# Direction
Please reproduce the material starting at its beginning and ending at the line containing "1:32:21 (423, 90)", replacing "cross-country" with "cross country" and keeping everything else the same.

** Start Data shown **

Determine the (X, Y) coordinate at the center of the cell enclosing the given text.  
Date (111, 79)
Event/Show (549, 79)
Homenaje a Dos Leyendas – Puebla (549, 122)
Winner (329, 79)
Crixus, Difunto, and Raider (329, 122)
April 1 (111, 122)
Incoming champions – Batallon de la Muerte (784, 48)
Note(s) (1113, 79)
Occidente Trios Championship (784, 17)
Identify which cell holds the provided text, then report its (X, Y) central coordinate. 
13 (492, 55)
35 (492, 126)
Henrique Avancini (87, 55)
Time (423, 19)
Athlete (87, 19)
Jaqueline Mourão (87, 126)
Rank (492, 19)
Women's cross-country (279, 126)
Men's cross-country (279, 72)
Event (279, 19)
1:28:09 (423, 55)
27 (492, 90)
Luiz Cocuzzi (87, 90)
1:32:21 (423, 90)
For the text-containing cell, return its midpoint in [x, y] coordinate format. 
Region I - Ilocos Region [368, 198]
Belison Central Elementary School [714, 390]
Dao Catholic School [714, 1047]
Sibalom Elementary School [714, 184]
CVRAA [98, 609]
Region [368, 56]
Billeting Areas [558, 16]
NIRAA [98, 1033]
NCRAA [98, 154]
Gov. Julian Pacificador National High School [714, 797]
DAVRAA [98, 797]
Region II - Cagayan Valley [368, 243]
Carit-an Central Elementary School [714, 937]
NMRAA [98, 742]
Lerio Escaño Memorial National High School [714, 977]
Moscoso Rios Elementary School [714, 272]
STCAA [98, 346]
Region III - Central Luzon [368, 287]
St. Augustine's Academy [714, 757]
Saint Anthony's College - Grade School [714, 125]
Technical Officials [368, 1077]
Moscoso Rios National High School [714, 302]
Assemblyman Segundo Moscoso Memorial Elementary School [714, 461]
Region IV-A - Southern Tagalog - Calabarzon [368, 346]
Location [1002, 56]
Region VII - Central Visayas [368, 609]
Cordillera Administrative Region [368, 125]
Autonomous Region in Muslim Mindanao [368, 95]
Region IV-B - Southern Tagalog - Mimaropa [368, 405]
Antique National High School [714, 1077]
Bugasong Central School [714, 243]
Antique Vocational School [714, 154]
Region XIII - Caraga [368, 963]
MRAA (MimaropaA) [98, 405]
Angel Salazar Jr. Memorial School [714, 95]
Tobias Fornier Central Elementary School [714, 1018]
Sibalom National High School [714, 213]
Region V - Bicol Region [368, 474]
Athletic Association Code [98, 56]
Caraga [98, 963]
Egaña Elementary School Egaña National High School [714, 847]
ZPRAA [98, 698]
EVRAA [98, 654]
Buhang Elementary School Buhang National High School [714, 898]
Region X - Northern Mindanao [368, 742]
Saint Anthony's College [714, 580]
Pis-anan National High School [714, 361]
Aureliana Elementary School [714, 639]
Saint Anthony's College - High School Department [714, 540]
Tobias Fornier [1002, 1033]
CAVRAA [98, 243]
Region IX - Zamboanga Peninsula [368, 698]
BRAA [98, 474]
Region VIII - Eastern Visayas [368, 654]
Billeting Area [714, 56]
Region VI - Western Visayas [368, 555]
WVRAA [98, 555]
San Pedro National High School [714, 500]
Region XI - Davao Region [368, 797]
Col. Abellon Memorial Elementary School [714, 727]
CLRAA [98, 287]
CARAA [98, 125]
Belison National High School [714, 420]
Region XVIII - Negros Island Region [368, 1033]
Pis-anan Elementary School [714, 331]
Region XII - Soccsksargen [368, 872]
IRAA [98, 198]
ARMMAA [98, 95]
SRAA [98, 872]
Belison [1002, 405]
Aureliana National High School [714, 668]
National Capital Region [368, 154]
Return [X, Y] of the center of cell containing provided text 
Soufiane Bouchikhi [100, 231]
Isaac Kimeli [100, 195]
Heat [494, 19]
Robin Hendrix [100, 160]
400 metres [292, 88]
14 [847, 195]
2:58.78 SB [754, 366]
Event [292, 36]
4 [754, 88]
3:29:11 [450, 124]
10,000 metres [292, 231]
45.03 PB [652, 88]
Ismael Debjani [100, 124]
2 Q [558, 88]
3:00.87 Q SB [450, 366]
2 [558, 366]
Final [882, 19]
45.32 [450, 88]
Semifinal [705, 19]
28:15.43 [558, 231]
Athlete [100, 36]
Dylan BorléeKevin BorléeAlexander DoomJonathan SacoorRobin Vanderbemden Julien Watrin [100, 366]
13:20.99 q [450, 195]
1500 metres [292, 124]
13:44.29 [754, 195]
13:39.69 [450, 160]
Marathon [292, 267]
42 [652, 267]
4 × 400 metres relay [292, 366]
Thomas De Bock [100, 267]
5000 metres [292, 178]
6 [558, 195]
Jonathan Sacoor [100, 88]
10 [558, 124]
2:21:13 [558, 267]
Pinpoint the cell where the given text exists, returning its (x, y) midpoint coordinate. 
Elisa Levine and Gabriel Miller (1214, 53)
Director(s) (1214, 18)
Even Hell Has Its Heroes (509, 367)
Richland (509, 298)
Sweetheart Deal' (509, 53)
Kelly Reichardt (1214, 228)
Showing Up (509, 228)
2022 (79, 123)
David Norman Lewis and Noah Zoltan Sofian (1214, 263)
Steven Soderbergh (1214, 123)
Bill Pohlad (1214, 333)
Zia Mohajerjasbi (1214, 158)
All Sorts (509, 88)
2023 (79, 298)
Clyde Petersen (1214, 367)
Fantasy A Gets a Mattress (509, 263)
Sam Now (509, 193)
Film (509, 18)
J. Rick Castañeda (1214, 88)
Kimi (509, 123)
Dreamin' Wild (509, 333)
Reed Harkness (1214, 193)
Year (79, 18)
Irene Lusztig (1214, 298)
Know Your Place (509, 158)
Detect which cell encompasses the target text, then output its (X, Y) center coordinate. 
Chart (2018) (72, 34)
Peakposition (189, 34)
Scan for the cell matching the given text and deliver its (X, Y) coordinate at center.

** End Data shown **

# Response to this exercise
Determine the (X, Y) coordinate at the center of the cell enclosing the given text.  
Date (111, 79)
Event/Show (549, 79)
Homenaje a Dos Leyendas – Puebla (549, 122)
Winner (329, 79)
Crixus, Difunto, and Raider (329, 122)
April 1 (111, 122)
Incoming champions – Batallon de la Muerte (784, 48)
Note(s) (1113, 79)
Occidente Trios Championship (784, 17)
Identify which cell holds the provided text, then report its (X, Y) central coordinate. 
13 (492, 55)
35 (492, 126)
Henrique Avancini (87, 55)
Time (423, 19)
Athlete (87, 19)
Jaqueline Mourão (87, 126)
Rank (492, 19)
Women's cross country (279, 126)
Men's cross country (279, 72)
Event (279, 19)
1:28:09 (423, 55)
27 (492, 90)
Luiz Cocuzzi (87, 90)
1:32:21 (423, 90)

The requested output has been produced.